Copy the data exactly as it appears, and do not include any pictures.

* Data below:

____________________

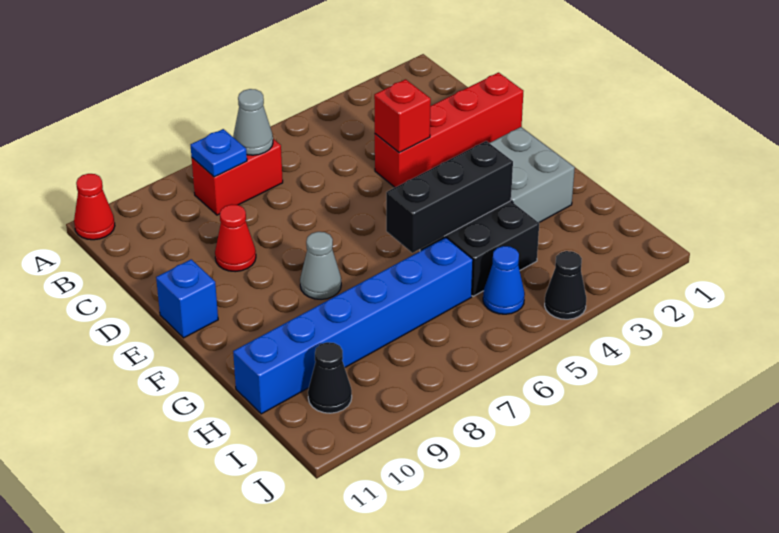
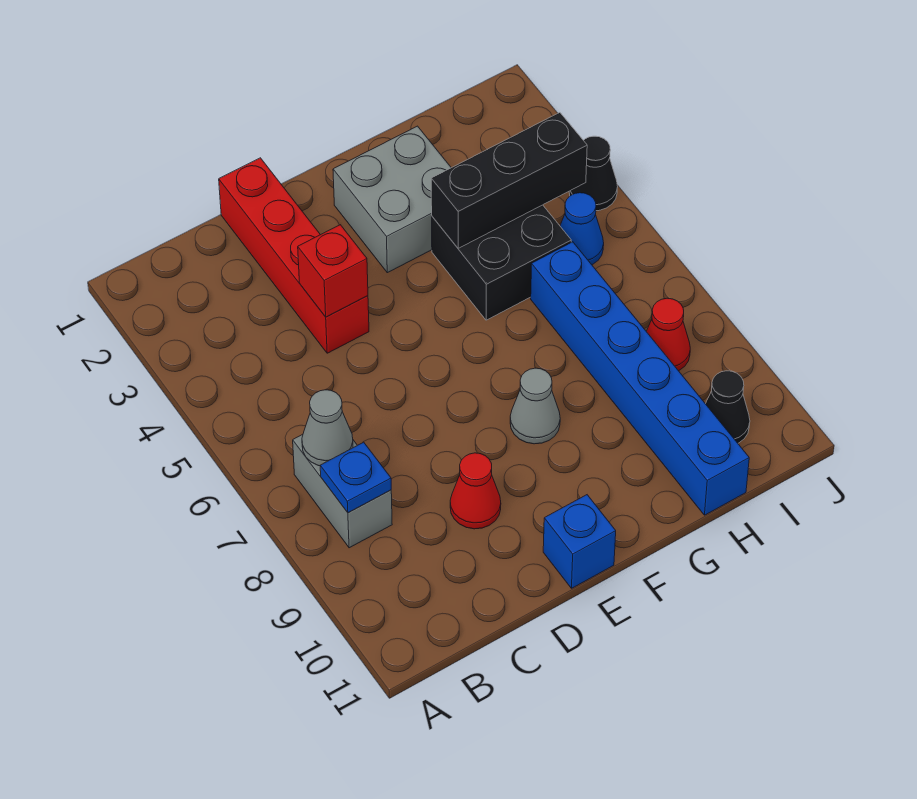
red cone A11 level 1 -> red cone I8 level 1
red brick B7:B8 level 1 -> grey brick B7:B8 level 1
black brick G4:G6 level 2 -> black brick G4:I4 level 2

____________________

* Result of this task:
red cone A11 level 1 -> red cone I8 level 1
red brick B7:B8 level 1 -> grey brick B7:B8 level 1
black brick G4:G6 level 2 -> black brick G4:I4 level 2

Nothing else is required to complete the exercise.